═════ DATASET
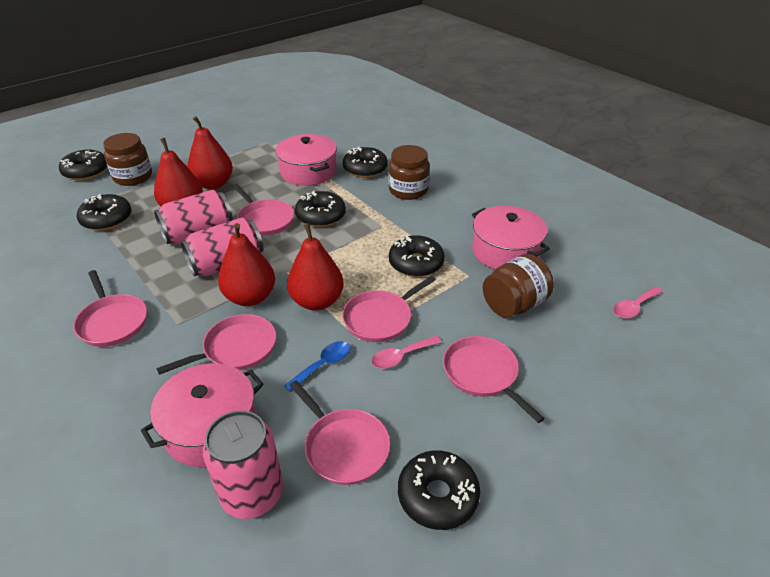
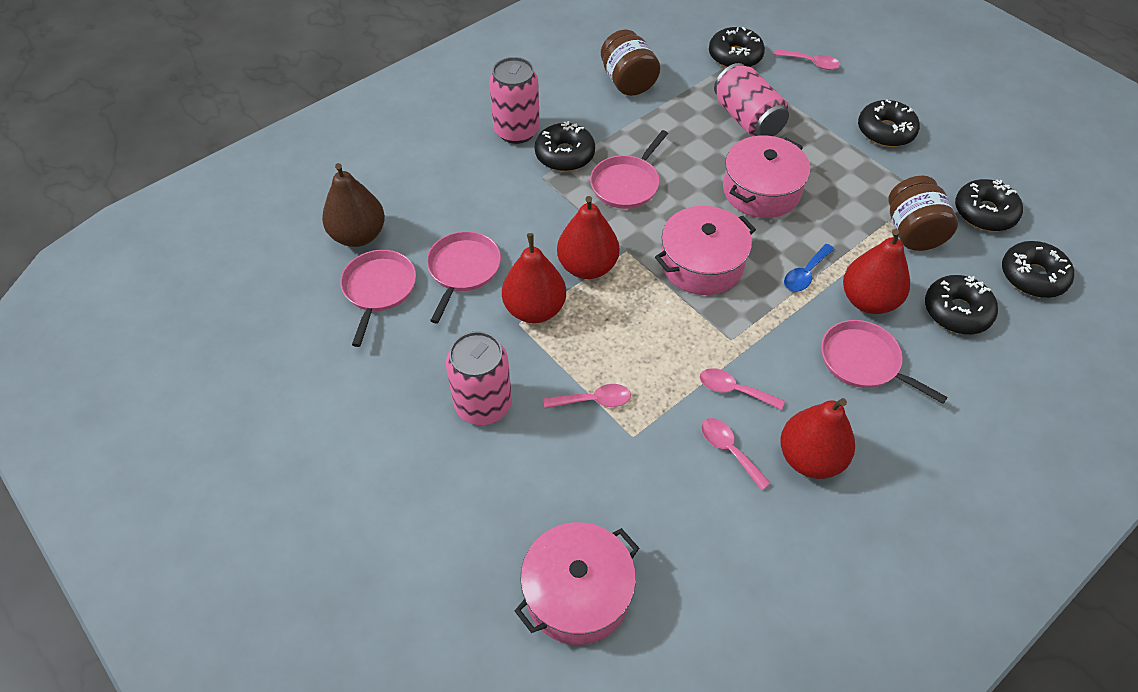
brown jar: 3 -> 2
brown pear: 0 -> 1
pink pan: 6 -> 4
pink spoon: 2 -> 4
══════════
═════ DATASET
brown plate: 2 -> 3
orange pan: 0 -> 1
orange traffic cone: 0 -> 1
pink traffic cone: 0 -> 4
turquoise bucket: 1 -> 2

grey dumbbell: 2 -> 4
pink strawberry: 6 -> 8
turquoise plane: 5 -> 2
══════════
▶ [WHAT THIS TASK INVOLVES]: Going through the data, tally the lines containing "cone" and report only the result.

▶ [ANSWER TO THIS EXERCISE]: 2